EXERCISE: Please repeat each entry. Match every word exactly.

%%

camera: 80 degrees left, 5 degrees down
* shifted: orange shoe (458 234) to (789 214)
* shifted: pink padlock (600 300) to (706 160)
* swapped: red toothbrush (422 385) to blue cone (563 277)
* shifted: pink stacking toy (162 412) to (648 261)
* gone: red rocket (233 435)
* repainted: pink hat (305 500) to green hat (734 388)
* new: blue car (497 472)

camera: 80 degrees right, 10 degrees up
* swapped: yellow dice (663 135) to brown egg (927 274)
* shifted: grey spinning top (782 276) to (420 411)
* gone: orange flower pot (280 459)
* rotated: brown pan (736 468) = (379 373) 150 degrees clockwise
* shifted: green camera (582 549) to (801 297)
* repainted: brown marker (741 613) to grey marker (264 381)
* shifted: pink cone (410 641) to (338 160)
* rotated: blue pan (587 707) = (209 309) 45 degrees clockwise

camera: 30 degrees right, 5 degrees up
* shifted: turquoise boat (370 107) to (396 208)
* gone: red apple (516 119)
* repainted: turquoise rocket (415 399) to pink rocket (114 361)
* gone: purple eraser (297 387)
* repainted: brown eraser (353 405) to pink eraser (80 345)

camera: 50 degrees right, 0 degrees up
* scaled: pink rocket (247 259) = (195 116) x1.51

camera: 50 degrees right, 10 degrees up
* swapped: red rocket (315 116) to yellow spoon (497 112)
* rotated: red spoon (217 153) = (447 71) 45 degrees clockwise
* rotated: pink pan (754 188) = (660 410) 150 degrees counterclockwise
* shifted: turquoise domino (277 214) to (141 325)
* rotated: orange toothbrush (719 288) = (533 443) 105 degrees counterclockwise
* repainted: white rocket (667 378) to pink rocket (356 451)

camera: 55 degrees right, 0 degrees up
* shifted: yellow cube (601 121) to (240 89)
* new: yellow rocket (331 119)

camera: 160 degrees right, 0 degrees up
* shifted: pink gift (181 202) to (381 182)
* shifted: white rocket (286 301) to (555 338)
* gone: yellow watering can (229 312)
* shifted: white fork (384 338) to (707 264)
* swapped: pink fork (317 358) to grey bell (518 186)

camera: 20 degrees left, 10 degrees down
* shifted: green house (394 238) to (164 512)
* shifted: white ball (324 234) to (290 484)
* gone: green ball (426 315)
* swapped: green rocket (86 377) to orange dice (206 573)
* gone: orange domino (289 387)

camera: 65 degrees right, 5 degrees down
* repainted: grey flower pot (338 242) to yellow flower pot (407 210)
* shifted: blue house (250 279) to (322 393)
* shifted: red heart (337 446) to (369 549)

%%

ANSWER FOR THE TASK:
camera: 80 degrees left, 5 degrees down
* shifted: orange shoe (458 234) to (789 214)
* shifted: pink padlock (600 300) to (706 160)
* swapped: red toothbrush (422 385) to blue cone (563 277)
* shifted: pink stacking toy (162 412) to (648 261)
* gone: red rocket (233 435)
* repainted: pink hat (305 500) to green hat (734 388)
* new: blue car (497 472)

camera: 80 degrees right, 10 degrees up
* swapped: yellow dice (663 135) to brown egg (927 274)
* shifted: grey spinning top (782 276) to (420 411)
* gone: orange flower pot (280 459)
* rotated: brown pan (736 468) = (379 373) 150 degrees clockwise
* shifted: green camera (582 549) to (801 297)
* repainted: brown marker (741 613) to grey marker (264 381)
* shifted: pink cone (410 641) to (338 160)
* rotated: blue pan (587 707) = (209 309) 45 degrees clockwise

camera: 30 degrees right, 5 degrees up
* shifted: turquoise boat (370 107) to (396 208)
* gone: red apple (516 119)
* repainted: turquoise rocket (415 399) to pink rocket (114 361)
* gone: purple eraser (297 387)
* repainted: brown eraser (353 405) to pink eraser (80 345)

camera: 50 degrees right, 0 degrees up
* scaled: pink rocket (247 259) = (195 116) x1.51

camera: 50 degrees right, 10 degrees up
* swapped: red rocket (315 116) to yellow spoon (497 112)
* rotated: red spoon (217 153) = (447 71) 45 degrees clockwise
* rotated: pink pan (754 188) = (660 410) 150 degrees counterclockwise
* shifted: turquoise domino (277 214) to (141 325)
* rotated: orange toothbrush (719 288) = (533 443) 105 degrees counterclockwise
* repainted: white rocket (667 378) to pink rocket (356 451)

camera: 55 degrees right, 0 degrees up
* shifted: yellow cube (601 121) to (240 89)
* new: yellow rocket (331 119)

camera: 160 degrees right, 0 degrees up
* shifted: pink gift (181 202) to (381 182)
* shifted: white rocket (286 301) to (555 338)
* gone: yellow watering can (229 312)
* shifted: white fork (384 338) to (707 264)
* swapped: pink fork (317 358) to grey bell (518 186)

camera: 20 degrees left, 10 degrees down
* shifted: green house (394 238) to (164 512)
* shifted: white ball (324 234) to (290 484)
* gone: green ball (426 315)
* swapped: green rocket (86 377) to orange dice (206 573)
* gone: orange domino (289 387)

camera: 65 degrees right, 5 degrees down
* repainted: grey flower pot (338 242) to yellow flower pot (407 210)
* shifted: blue house (250 279) to (322 393)
* shifted: red heart (337 446) to (369 549)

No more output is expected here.